BEGIN

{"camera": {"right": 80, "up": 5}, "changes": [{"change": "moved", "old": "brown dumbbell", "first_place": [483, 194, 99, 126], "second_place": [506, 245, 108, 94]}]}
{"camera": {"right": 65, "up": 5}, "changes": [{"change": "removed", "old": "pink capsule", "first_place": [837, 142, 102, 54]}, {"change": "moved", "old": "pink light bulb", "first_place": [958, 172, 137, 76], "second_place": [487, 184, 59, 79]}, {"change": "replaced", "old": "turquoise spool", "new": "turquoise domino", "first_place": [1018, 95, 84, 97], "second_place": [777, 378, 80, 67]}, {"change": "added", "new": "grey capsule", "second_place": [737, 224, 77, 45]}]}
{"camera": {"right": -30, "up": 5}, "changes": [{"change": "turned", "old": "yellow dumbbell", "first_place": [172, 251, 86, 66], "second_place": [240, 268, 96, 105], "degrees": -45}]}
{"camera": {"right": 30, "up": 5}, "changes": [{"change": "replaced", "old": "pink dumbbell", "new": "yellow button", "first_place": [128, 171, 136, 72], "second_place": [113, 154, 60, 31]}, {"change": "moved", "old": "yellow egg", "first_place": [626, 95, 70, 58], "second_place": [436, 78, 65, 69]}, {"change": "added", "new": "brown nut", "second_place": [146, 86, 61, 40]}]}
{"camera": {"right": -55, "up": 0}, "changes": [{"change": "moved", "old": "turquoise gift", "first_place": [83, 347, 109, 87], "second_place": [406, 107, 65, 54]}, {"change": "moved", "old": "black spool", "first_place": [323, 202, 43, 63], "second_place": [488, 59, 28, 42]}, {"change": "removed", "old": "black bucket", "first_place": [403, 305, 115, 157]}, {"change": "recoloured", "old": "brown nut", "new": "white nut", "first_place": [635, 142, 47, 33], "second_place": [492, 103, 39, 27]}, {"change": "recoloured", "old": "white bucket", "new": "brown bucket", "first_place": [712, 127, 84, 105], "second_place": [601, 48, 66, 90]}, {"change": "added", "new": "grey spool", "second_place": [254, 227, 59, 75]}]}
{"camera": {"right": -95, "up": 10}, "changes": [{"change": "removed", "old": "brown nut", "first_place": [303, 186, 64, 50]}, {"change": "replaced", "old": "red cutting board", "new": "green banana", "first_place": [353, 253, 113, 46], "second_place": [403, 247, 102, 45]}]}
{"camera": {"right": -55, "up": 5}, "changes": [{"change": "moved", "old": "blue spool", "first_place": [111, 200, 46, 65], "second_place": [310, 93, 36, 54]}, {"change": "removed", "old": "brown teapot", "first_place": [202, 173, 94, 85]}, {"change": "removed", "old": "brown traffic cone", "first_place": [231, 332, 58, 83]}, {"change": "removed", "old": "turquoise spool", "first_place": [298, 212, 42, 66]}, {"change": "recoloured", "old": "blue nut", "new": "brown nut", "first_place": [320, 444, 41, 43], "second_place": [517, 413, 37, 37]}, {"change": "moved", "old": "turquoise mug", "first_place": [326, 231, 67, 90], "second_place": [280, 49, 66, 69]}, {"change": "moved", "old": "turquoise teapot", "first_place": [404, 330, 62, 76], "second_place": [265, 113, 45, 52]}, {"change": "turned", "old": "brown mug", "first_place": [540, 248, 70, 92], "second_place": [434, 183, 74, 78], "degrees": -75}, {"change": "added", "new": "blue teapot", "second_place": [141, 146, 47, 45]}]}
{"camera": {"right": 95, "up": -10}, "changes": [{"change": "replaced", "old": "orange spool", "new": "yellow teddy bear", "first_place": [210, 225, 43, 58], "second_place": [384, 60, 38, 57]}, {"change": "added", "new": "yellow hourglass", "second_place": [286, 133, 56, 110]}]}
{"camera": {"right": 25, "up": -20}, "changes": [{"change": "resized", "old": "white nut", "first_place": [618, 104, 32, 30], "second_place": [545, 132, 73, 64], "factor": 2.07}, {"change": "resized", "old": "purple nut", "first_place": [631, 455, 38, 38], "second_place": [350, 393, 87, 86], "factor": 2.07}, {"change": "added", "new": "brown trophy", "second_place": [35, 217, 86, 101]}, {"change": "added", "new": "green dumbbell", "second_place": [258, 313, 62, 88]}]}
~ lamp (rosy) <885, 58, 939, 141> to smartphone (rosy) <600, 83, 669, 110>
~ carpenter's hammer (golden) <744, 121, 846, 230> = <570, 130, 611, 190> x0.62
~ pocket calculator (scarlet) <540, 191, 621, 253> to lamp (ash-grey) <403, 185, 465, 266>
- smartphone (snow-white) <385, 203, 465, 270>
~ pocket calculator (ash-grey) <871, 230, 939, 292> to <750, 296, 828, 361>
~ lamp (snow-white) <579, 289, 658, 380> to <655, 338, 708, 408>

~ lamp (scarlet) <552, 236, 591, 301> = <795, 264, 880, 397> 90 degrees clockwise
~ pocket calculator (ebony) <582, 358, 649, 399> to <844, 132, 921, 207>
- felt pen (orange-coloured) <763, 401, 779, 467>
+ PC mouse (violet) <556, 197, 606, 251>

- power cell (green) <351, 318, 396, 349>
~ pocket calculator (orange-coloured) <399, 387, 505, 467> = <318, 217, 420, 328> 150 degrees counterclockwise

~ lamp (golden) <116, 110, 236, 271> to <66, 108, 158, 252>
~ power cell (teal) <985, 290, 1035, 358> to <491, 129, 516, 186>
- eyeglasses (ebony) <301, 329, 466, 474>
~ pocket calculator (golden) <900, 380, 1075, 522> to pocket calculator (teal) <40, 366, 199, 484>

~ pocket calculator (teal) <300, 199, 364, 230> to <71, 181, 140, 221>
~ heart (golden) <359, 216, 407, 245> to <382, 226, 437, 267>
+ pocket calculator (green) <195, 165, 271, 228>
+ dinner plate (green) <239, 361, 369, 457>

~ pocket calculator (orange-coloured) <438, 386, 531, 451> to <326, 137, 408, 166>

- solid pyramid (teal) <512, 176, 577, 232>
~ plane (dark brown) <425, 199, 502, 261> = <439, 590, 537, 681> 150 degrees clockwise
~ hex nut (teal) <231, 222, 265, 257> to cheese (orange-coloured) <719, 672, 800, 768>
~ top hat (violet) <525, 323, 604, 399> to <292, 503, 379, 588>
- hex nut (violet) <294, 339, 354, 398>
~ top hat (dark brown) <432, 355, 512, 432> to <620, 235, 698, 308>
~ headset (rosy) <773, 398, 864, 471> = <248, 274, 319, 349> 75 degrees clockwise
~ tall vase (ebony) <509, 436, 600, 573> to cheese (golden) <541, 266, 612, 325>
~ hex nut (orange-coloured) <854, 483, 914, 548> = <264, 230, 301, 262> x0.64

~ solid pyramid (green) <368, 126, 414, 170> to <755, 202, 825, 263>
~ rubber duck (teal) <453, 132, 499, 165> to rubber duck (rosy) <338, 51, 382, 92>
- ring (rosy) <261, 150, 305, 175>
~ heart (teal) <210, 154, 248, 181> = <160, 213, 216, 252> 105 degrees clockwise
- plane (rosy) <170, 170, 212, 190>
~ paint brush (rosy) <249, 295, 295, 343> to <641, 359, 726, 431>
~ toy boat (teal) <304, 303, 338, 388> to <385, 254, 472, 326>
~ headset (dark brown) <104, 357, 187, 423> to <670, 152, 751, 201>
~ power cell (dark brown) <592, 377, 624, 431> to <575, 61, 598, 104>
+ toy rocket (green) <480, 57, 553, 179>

END

_WHAT TO PRODUCE_.
Say how many of the lines above include the word "smartphone", giving the figure alone.

_SOLUTION TO THE EXERCISE_.
2